[Items from a data source]
═══

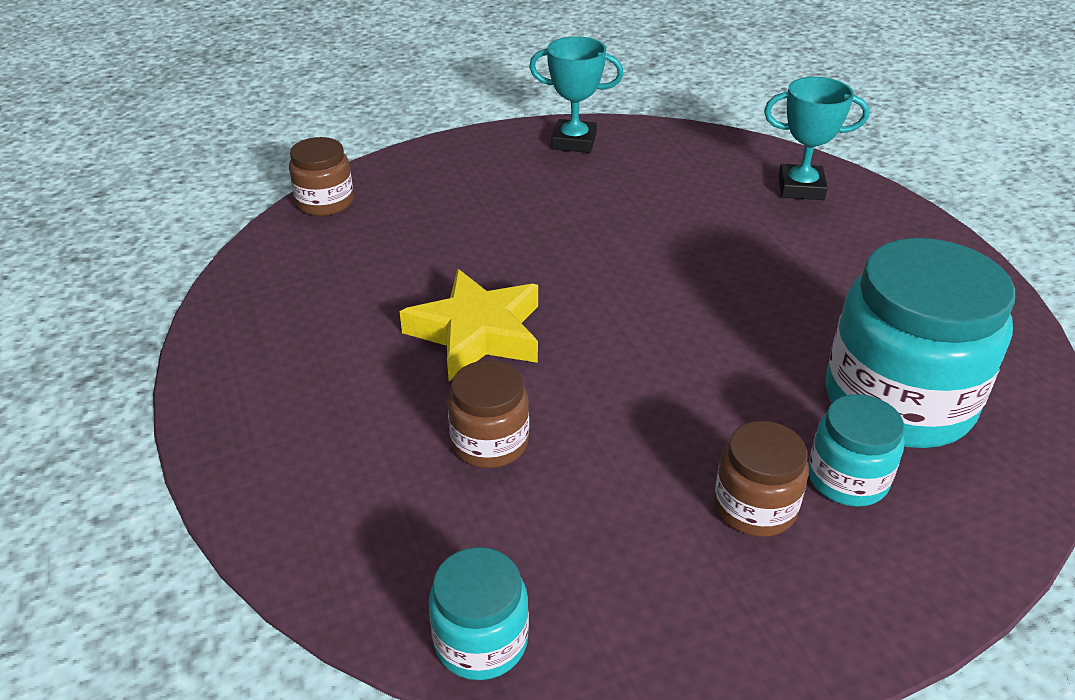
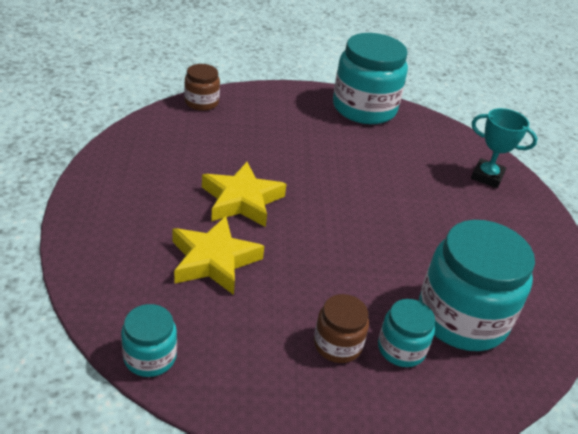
camera: 15 degrees right, 0 degrees up
(489, 442) = (214, 260): brown jar -> yellow star
(574, 142) = (364, 108): turquoise trophy -> turquoise jar

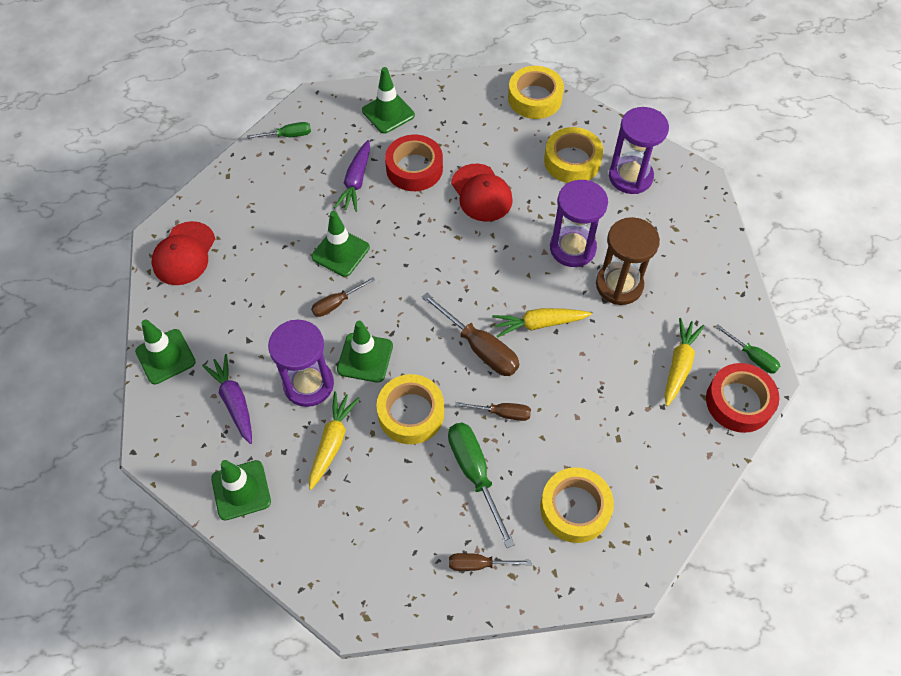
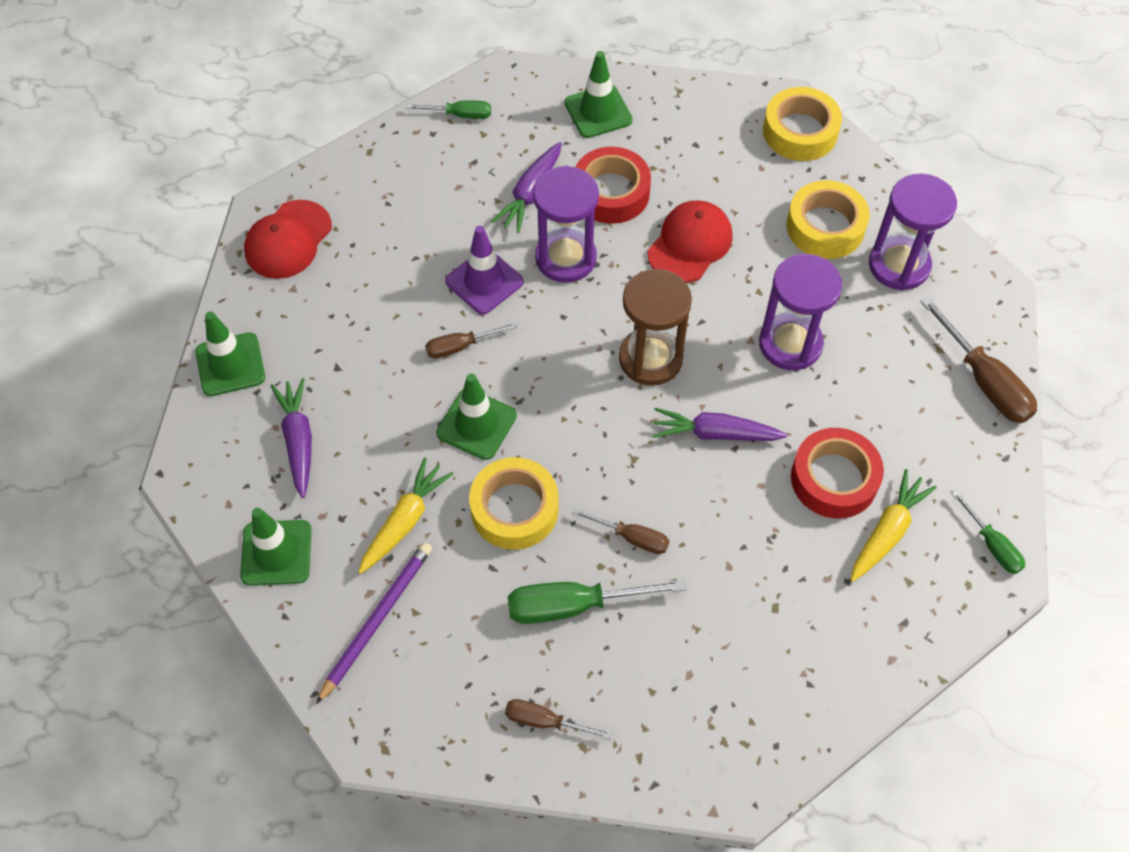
camera: 15 degrees right, 0 degrees up
(308, 384) = (396, 441): purple hourglass -> purple hourglass (565, 258)
(332, 521) = (377, 620): none -> purple pencil
(340, 252) = (484, 281): green traffic cone -> purple traffic cone
(474, 473) = (573, 606): green screwdriver -> green screwdriver turned 90 degrees counterclockwise
(480, 348) = (628, 446): brown screwdriver -> brown screwdriver (984, 381)
(481, 193) = (690, 244): red cap -> red cap turned 135 degrees counterclockwise
(539, 324) = (715, 433): yellow carrot -> purple carrot
(575, 508) = (690, 683): yellow tape -> none
(619, 285) = (838, 407): brown hourglass -> brown hourglass (650, 359)
(739, 402) = (954, 600): red tape -> red tape (834, 479)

═══

What you should do: What I need is every record written out exactly, minus the pictures.

Task answer:
camera: 15 degrees right, 0 degrees up
(489, 442) = (214, 260): brown jar -> yellow star
(574, 142) = (364, 108): turquoise trophy -> turquoise jar

camera: 15 degrees right, 0 degrees up
(308, 384) = (396, 441): purple hourglass -> purple hourglass (565, 258)
(332, 521) = (377, 620): none -> purple pencil
(340, 252) = (484, 281): green traffic cone -> purple traffic cone
(474, 473) = (573, 606): green screwdriver -> green screwdriver turned 90 degrees counterclockwise
(480, 348) = (628, 446): brown screwdriver -> brown screwdriver (984, 381)
(481, 193) = (690, 244): red cap -> red cap turned 135 degrees counterclockwise
(539, 324) = (715, 433): yellow carrot -> purple carrot
(575, 508) = (690, 683): yellow tape -> none
(619, 285) = (838, 407): brown hourglass -> brown hourglass (650, 359)
(739, 402) = (954, 600): red tape -> red tape (834, 479)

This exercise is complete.